**ASSIGNED TASK**. Count the lines below containing "plane"; state the number only.

**SOURCE INFORMATION**.

----------------

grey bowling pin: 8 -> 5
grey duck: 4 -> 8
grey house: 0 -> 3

----------------

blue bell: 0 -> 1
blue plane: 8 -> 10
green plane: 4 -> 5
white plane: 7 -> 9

----------------

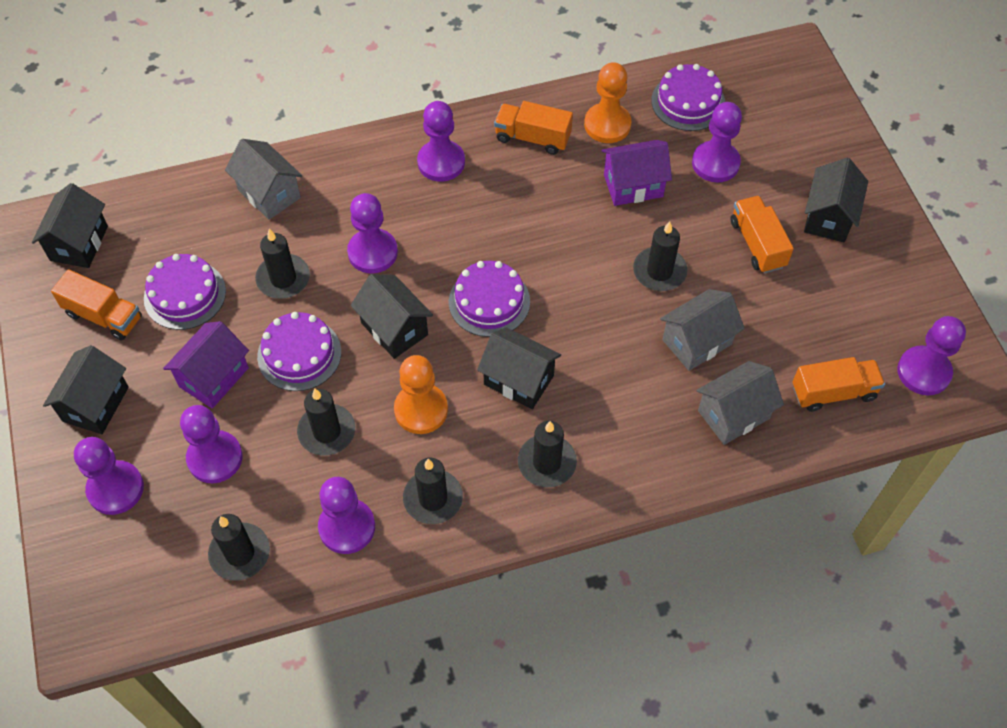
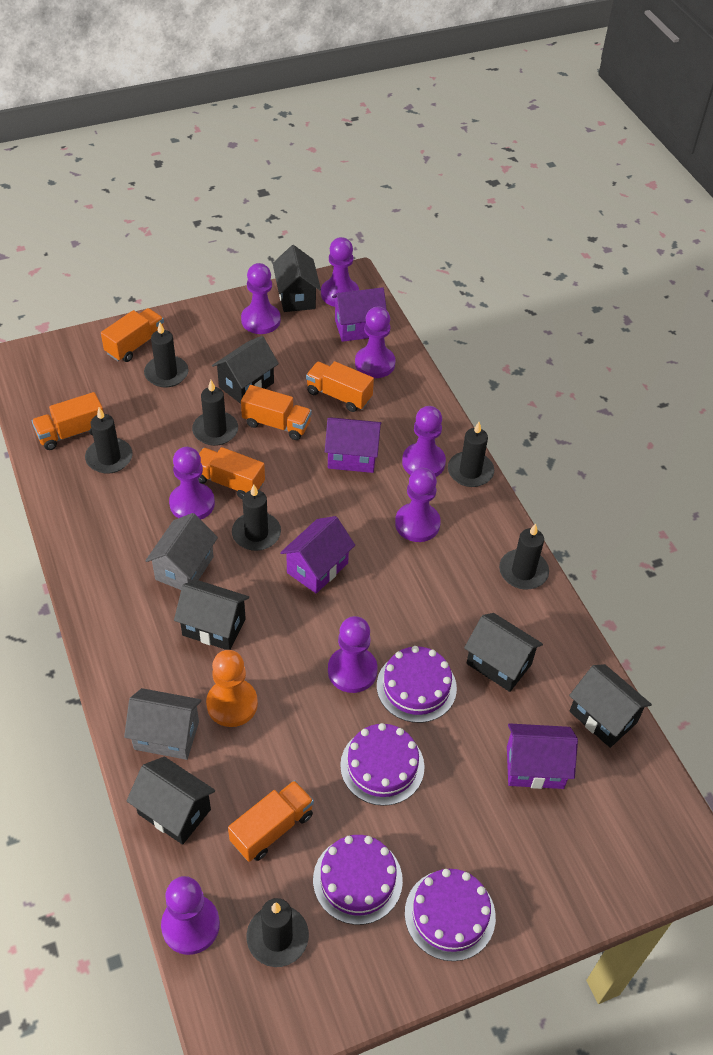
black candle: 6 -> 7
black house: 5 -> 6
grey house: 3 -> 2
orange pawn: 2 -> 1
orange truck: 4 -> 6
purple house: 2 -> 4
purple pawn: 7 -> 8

----------------

**TASK ANSWER**. 3